[Data extracted from a collection]
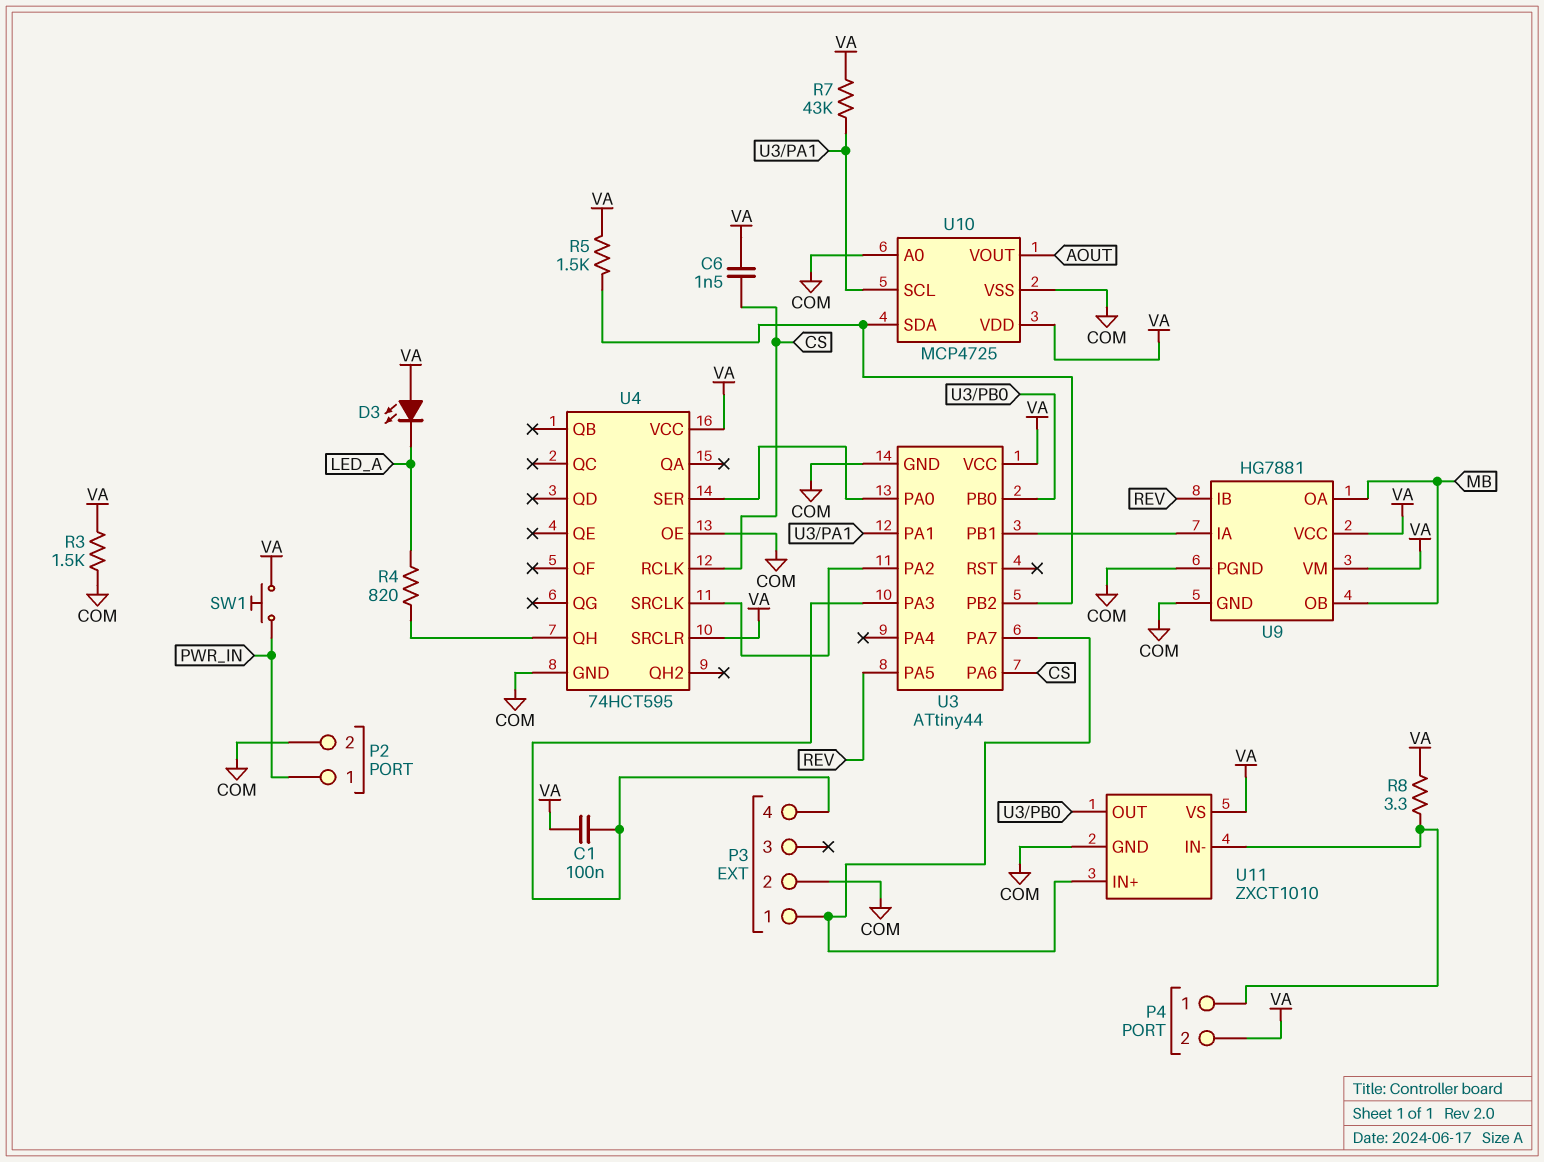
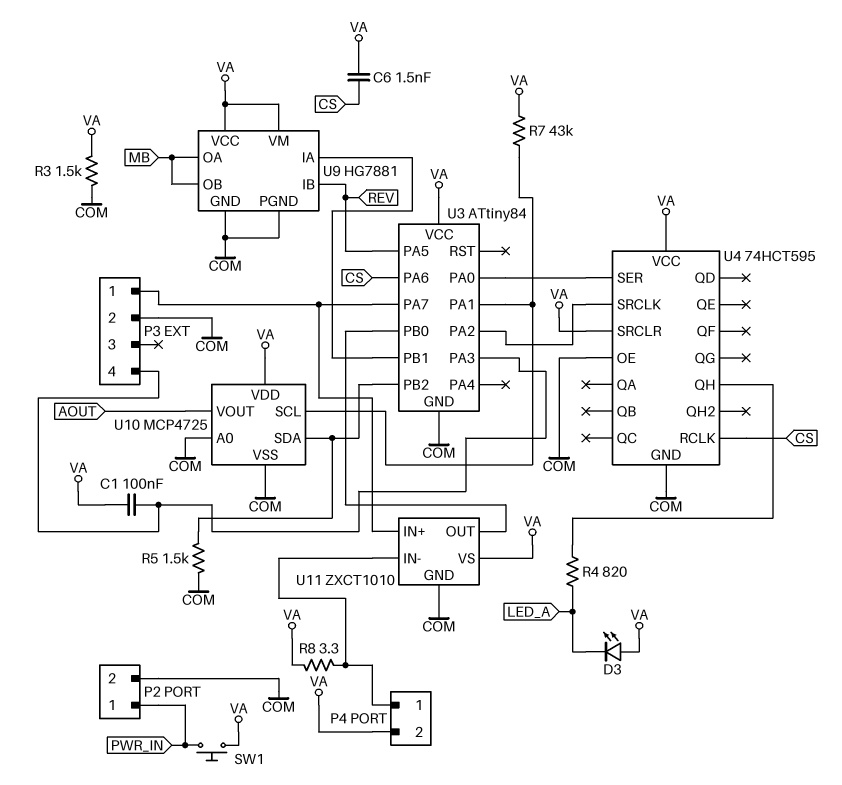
R5: 1.5k (U3/PB2, VA) -> 1.5k (COM, U3/PB2)
U3: ATtiny44 -> ATtiny84

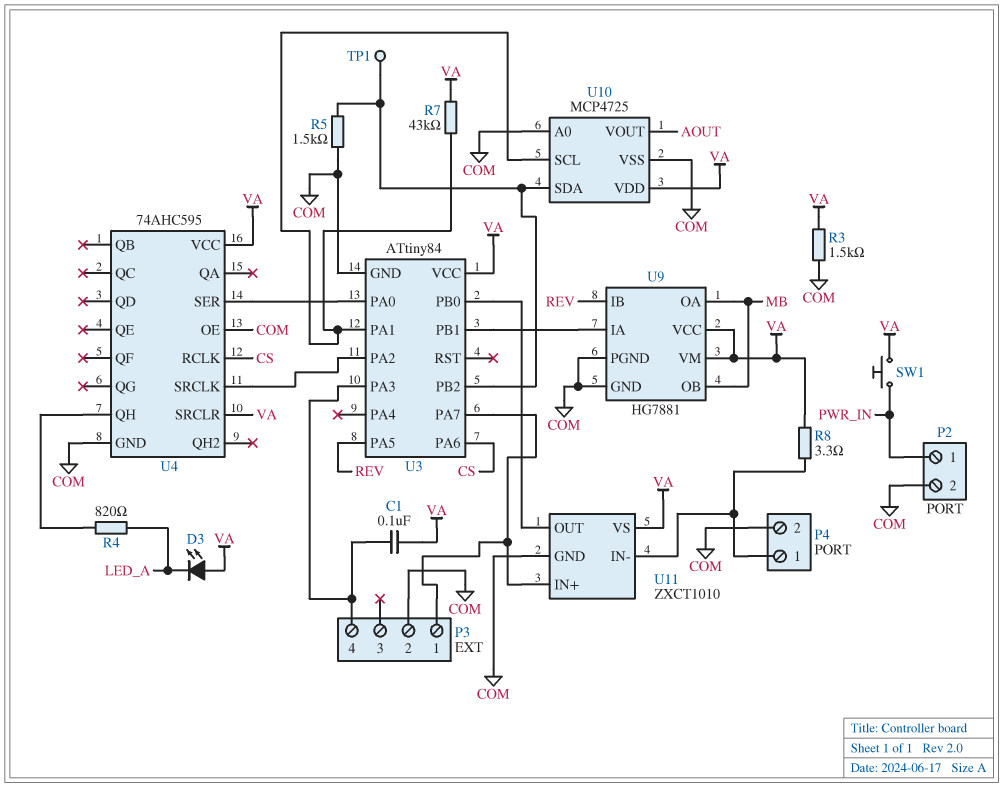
C6: 1.5nF (CS, VA) -> none
P4 pin 2: VA -> COM
TP1: none -> test point (U3/PB2)
U4: 74HCT595 -> 74AHC595

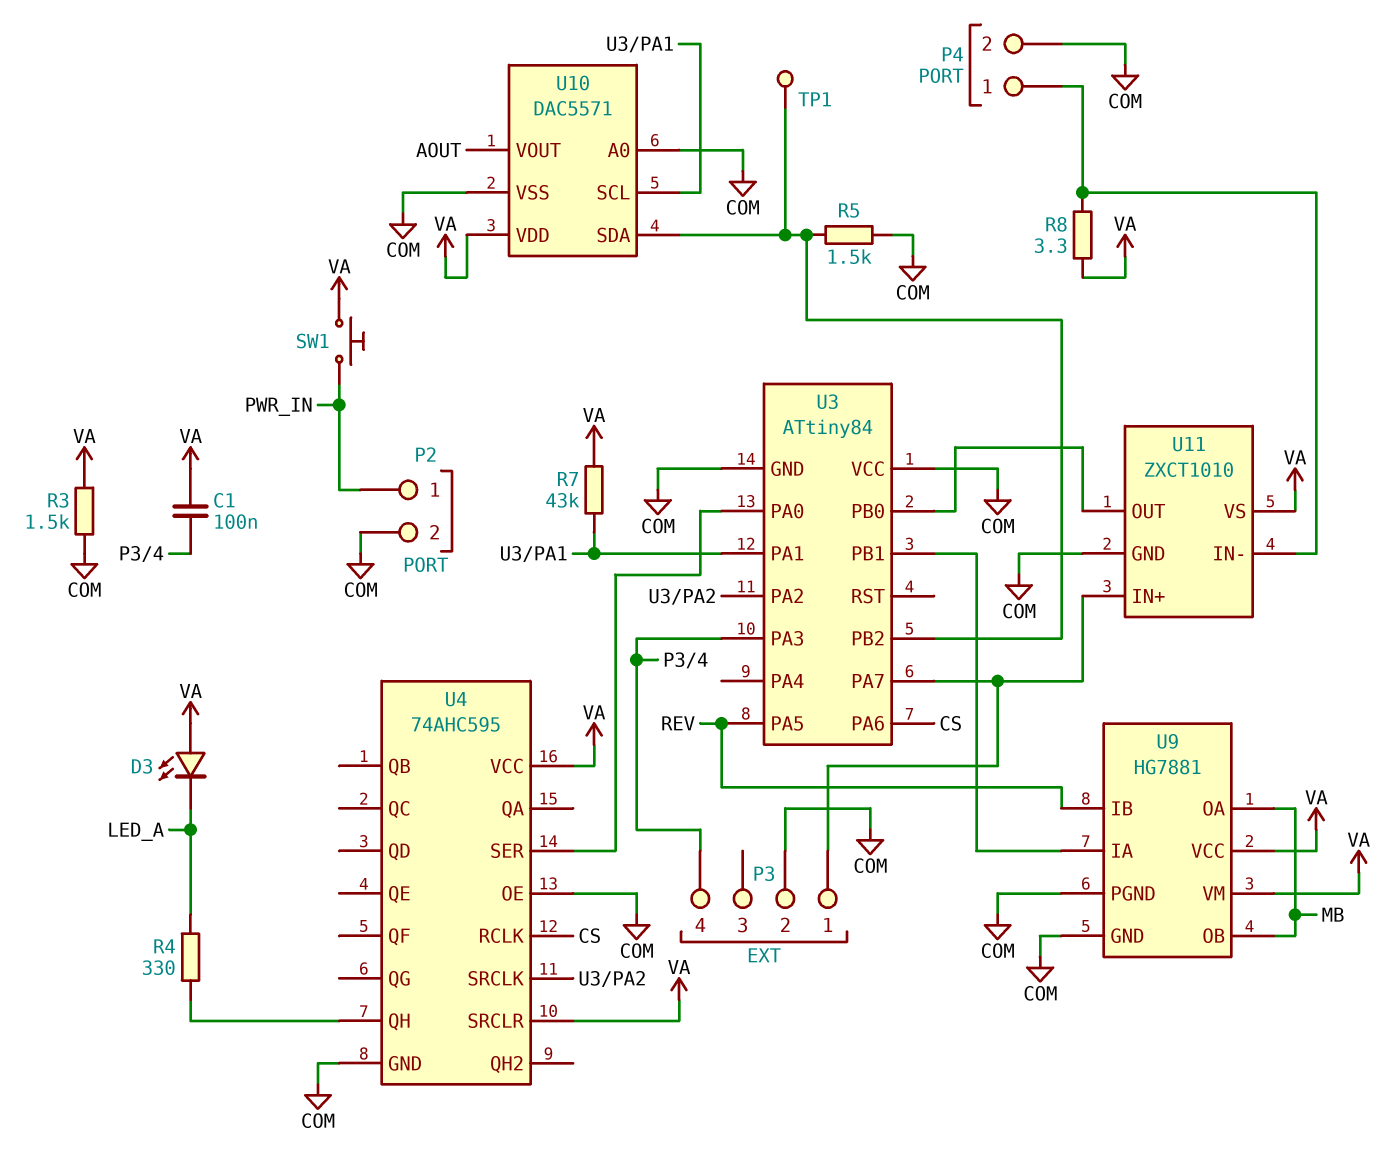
R4: 820 (LED_A, U4/QH) -> 330 (LED_A, U4/QH)
U3 pin VCC: VA -> COM
U10: MCP4725 -> DAC5571

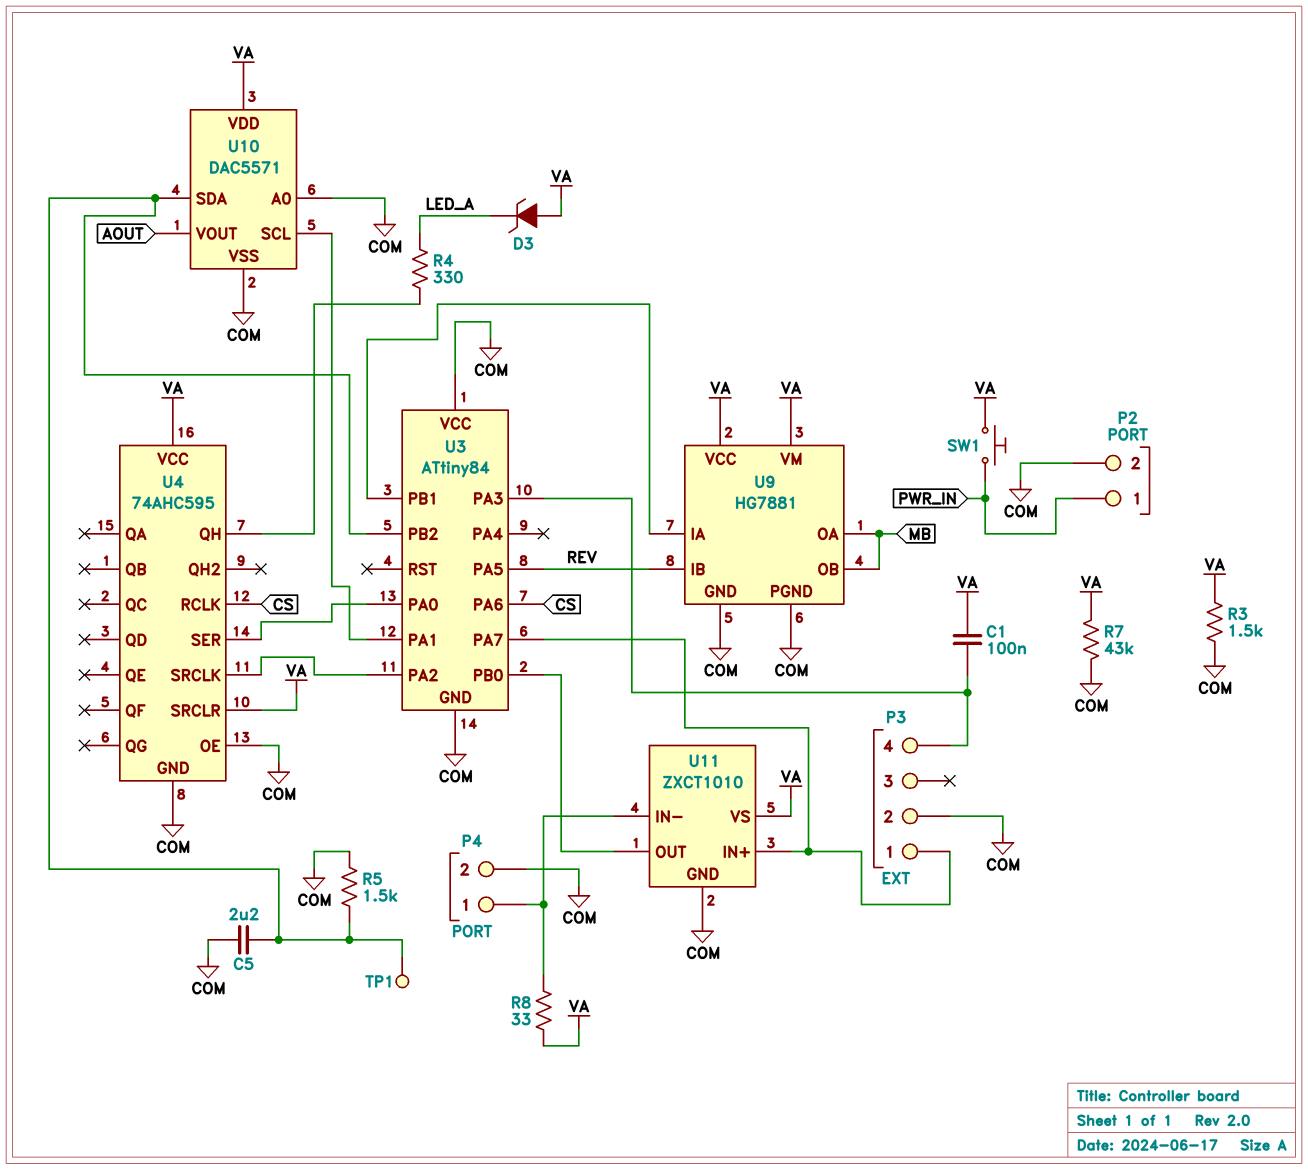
C5: none -> 2.2uF (COM, U3/PB2)
D3: LED (A VA, K LED_A) -> zener (A VA, K LED_A)
R7: 43k (U3/PA1, VA) -> 43k (COM, VA)
R8: 3.3 (P4/1, VA) -> 33 (P4/1, VA)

Task objective: The lines to return are those in the entries above that hold "none".

Exercise answer:
C6: 1.5nF (CS, VA) -> none
TP1: none -> test point (U3/PB2)
C5: none -> 2.2uF (COM, U3/PB2)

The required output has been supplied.